## Coordinate-based change listings
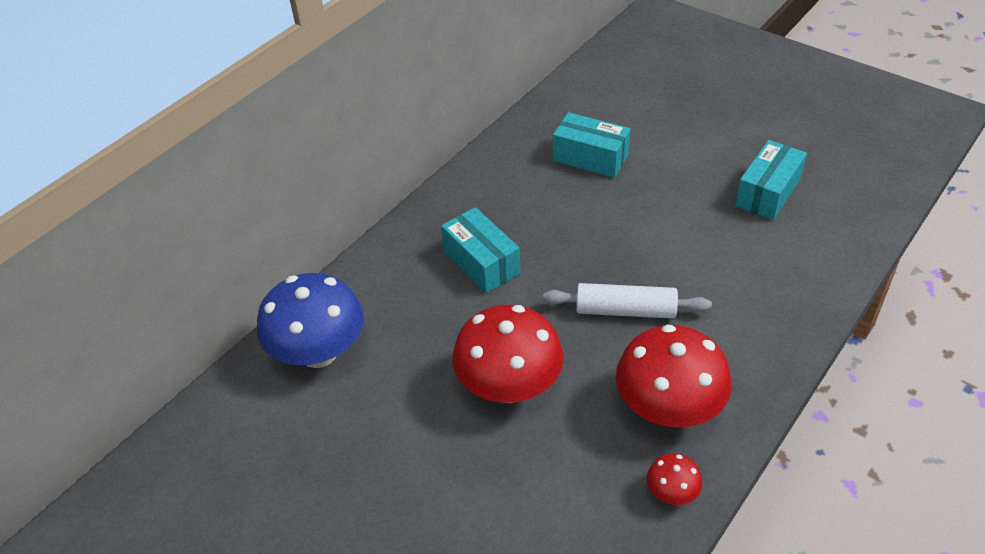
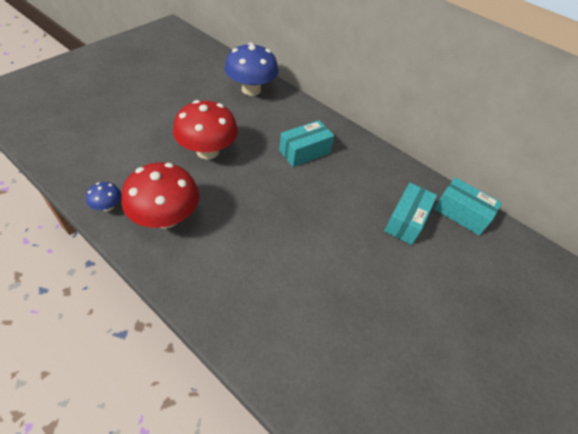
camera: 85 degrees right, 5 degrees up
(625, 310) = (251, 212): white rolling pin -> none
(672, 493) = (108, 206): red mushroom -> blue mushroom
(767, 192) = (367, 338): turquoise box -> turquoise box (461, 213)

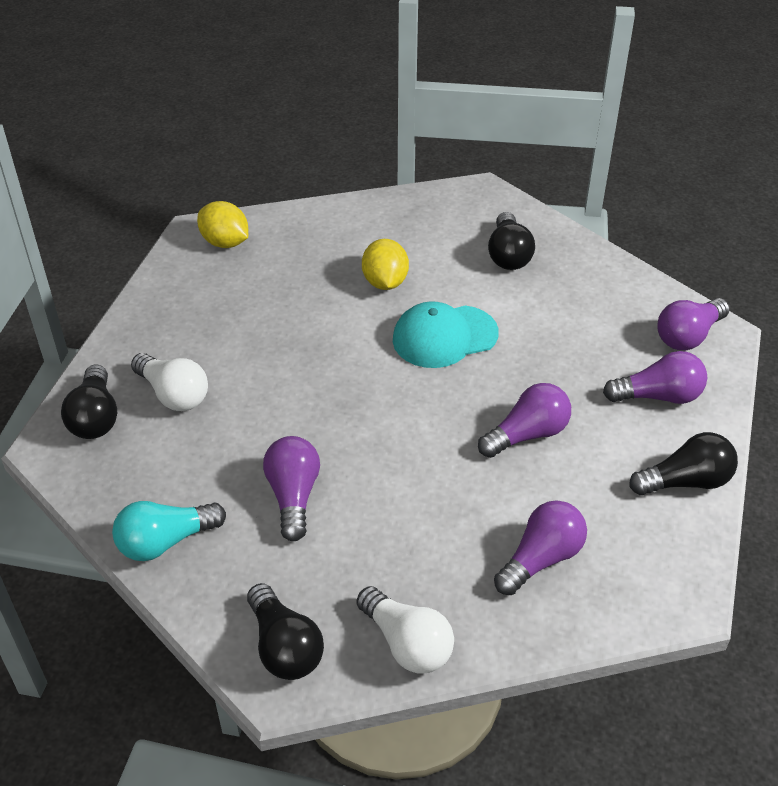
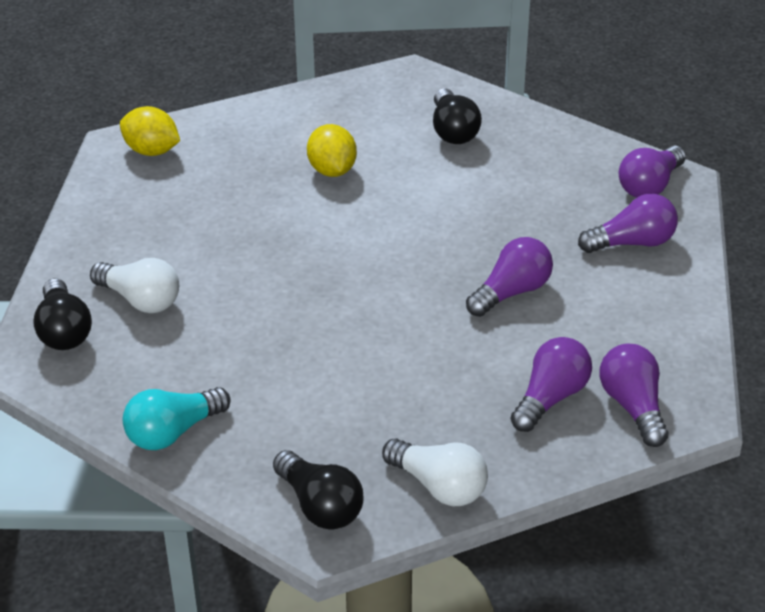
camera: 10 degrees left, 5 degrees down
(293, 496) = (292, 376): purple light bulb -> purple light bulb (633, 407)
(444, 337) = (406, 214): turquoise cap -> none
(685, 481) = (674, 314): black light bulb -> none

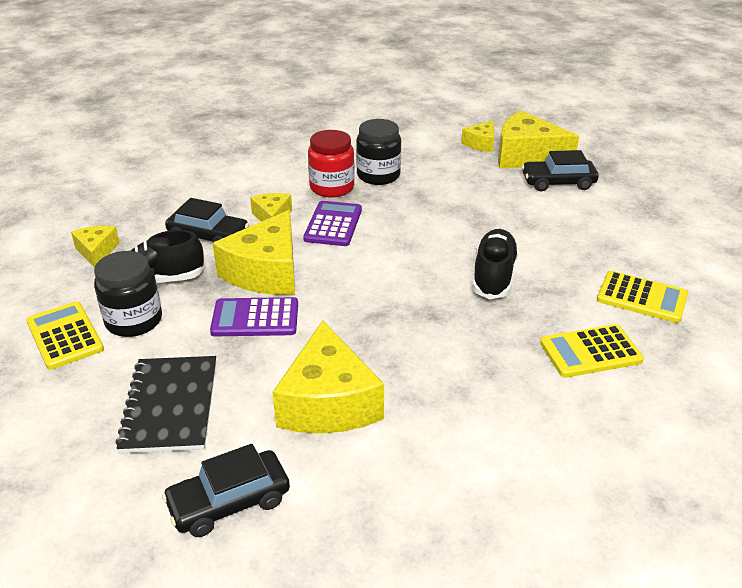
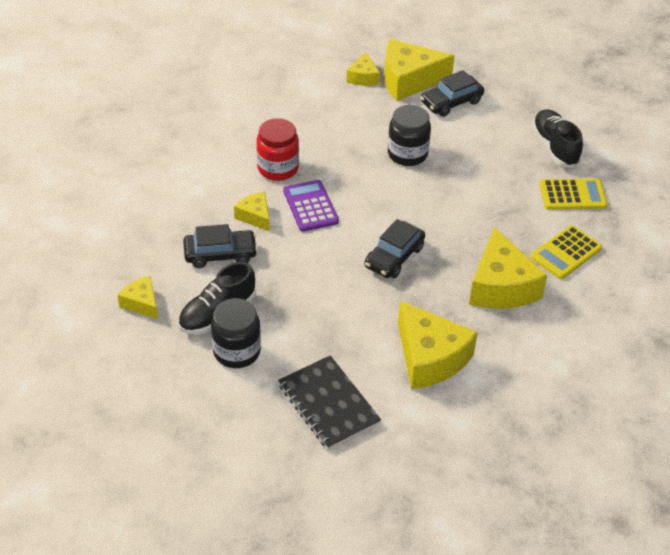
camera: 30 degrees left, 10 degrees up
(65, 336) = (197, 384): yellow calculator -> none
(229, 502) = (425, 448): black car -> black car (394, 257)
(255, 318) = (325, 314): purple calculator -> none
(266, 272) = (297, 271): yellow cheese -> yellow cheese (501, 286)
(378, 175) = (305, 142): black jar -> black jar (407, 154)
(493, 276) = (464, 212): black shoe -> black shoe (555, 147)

## TASK DESCRIPTION
Every line from the one containing "(266, 272) = (297, 271): yellow" to the end of the entries must be set down exactly, with none omitted and none added.

## TASK RESULT
(266, 272) = (297, 271): yellow cheese -> yellow cheese (501, 286)
(378, 175) = (305, 142): black jar -> black jar (407, 154)
(493, 276) = (464, 212): black shoe -> black shoe (555, 147)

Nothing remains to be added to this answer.